> What you are asked to do:
Below are several entries. Transcribe exactly those lines that fall from the one with "SOIL pin AO: TX0 -> D32" through the one with "BUZZER3: KY-006 -> KY-012", end lines included.

##### Input material #####

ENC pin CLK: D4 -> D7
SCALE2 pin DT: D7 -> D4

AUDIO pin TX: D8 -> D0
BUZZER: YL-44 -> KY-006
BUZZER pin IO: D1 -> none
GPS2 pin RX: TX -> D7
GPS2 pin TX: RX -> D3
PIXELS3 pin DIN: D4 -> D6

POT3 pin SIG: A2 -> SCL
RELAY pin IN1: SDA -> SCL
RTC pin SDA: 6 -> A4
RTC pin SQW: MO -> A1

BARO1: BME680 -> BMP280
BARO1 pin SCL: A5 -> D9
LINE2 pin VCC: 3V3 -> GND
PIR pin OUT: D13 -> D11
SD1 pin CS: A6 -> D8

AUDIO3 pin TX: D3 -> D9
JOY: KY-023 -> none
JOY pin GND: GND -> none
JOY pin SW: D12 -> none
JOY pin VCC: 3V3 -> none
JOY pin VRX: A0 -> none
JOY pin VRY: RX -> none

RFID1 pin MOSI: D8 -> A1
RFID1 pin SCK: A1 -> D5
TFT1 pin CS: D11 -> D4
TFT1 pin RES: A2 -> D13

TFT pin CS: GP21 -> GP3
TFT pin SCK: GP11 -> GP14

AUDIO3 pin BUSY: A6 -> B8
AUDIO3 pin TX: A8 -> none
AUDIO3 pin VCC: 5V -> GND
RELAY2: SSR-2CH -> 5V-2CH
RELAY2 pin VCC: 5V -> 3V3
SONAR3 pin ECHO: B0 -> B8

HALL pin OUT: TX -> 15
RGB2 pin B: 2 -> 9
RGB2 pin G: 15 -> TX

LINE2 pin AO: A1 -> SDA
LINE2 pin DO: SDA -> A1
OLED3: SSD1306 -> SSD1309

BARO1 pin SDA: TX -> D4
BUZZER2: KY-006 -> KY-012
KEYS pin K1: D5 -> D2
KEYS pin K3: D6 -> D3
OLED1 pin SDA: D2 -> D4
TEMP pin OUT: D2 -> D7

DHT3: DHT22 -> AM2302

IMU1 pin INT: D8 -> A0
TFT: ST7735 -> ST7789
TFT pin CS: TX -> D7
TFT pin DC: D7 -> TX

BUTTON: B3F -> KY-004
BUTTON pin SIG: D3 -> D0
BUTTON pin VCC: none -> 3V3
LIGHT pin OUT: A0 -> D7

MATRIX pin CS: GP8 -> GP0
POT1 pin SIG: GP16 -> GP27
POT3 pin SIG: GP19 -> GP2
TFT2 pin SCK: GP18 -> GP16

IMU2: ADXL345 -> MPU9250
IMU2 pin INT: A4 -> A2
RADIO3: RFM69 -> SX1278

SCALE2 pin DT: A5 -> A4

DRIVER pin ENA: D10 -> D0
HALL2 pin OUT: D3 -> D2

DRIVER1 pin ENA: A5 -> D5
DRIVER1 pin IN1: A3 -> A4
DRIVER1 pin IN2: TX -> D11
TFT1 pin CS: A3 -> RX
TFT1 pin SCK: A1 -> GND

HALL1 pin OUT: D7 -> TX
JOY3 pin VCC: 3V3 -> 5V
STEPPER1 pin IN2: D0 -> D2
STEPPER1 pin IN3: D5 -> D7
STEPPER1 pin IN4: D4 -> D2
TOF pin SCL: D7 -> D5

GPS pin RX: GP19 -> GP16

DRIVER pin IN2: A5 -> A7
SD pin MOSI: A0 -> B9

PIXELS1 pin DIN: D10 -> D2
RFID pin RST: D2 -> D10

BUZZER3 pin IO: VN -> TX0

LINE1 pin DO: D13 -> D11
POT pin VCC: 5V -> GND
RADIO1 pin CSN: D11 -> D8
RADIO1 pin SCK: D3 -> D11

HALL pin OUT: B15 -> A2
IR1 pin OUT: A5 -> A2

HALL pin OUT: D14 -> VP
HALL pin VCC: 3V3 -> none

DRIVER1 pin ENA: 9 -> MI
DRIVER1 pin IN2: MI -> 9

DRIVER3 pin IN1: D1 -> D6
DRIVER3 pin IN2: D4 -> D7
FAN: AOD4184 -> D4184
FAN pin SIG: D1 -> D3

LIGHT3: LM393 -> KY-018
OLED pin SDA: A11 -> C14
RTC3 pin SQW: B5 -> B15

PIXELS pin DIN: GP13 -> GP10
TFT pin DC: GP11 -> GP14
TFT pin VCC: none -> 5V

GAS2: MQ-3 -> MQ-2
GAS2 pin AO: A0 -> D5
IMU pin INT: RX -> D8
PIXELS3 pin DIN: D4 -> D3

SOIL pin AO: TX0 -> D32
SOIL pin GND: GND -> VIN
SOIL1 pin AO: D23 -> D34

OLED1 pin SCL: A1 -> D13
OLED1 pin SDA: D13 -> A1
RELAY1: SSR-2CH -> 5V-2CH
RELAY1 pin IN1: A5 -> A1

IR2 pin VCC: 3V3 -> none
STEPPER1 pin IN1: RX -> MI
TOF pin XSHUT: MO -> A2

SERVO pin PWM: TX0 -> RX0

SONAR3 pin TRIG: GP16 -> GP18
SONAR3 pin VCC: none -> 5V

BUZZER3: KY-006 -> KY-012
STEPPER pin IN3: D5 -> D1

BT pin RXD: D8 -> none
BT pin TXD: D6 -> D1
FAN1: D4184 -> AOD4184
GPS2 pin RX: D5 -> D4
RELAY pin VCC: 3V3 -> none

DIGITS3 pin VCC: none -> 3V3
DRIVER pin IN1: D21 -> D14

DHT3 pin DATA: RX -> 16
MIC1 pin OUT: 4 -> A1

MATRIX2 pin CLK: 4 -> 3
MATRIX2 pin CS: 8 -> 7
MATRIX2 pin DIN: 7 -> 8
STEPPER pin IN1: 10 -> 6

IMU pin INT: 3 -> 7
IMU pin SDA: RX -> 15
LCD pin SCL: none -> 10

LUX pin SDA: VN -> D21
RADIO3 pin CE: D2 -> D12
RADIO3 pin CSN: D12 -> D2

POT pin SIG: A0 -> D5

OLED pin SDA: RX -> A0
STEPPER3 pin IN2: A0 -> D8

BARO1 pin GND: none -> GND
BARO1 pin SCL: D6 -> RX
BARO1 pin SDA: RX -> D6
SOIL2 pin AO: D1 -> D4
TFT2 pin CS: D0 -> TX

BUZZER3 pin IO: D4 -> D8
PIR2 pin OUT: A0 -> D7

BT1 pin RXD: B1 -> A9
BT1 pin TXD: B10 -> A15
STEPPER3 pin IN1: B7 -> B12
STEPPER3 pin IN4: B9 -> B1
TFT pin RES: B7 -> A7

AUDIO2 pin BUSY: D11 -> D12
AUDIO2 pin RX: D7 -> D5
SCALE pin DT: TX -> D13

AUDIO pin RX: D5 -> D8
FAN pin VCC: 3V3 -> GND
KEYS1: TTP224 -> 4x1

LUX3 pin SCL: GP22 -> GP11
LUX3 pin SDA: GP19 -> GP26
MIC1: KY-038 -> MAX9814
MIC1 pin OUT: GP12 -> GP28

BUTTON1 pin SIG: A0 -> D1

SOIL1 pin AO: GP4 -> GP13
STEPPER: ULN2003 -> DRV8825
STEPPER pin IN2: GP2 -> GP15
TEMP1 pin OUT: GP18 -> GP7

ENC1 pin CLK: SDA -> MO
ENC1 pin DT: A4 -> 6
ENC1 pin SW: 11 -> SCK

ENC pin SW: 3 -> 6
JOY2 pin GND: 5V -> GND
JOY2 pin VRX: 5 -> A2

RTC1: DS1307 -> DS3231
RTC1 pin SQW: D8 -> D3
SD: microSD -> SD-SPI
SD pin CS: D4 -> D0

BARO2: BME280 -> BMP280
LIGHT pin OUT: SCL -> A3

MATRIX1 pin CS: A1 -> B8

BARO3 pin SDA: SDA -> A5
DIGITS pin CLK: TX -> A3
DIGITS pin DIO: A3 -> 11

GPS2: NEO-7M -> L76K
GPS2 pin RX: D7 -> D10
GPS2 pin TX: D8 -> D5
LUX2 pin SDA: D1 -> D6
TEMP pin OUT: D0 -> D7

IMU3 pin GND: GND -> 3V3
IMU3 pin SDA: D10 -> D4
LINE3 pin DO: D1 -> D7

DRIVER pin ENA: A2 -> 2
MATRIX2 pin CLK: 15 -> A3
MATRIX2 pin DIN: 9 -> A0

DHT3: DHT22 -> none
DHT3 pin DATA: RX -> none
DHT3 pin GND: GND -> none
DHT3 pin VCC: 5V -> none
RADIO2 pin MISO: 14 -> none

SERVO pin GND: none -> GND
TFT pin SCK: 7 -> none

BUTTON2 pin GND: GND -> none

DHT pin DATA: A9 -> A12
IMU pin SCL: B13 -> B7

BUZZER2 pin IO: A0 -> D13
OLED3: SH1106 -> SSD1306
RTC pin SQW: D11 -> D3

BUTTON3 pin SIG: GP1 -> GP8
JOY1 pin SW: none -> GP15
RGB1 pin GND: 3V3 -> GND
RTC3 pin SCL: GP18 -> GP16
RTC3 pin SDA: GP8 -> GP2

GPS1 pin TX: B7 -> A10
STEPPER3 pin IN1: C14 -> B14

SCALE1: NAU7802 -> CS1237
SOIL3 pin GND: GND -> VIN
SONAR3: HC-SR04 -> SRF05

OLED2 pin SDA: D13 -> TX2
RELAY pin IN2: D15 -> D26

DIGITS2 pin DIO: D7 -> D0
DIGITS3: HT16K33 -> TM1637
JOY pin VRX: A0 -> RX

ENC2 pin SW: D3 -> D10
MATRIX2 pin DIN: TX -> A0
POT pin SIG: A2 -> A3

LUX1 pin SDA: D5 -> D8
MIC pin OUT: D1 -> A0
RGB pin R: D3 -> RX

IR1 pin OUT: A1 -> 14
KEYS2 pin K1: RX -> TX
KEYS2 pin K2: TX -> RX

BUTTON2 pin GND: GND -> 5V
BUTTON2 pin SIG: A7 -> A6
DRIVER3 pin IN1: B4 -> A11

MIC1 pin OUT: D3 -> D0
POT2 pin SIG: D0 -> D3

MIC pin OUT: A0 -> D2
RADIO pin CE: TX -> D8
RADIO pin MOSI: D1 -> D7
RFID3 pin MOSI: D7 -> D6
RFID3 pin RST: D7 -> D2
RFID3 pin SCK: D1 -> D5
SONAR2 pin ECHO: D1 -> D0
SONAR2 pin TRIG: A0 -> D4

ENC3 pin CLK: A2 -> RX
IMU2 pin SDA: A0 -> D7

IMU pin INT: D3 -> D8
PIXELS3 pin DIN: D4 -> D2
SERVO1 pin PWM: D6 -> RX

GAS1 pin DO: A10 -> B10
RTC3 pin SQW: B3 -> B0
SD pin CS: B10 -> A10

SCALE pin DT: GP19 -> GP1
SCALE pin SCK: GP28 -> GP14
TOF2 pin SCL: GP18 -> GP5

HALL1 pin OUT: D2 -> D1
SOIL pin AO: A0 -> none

#####

> Finished exercise:
SOIL pin AO: TX0 -> D32
SOIL pin GND: GND -> VIN
SOIL1 pin AO: D23 -> D34

OLED1 pin SCL: A1 -> D13
OLED1 pin SDA: D13 -> A1
RELAY1: SSR-2CH -> 5V-2CH
RELAY1 pin IN1: A5 -> A1

IR2 pin VCC: 3V3 -> none
STEPPER1 pin IN1: RX -> MI
TOF pin XSHUT: MO -> A2

SERVO pin PWM: TX0 -> RX0

SONAR3 pin TRIG: GP16 -> GP18
SONAR3 pin VCC: none -> 5V

BUZZER3: KY-006 -> KY-012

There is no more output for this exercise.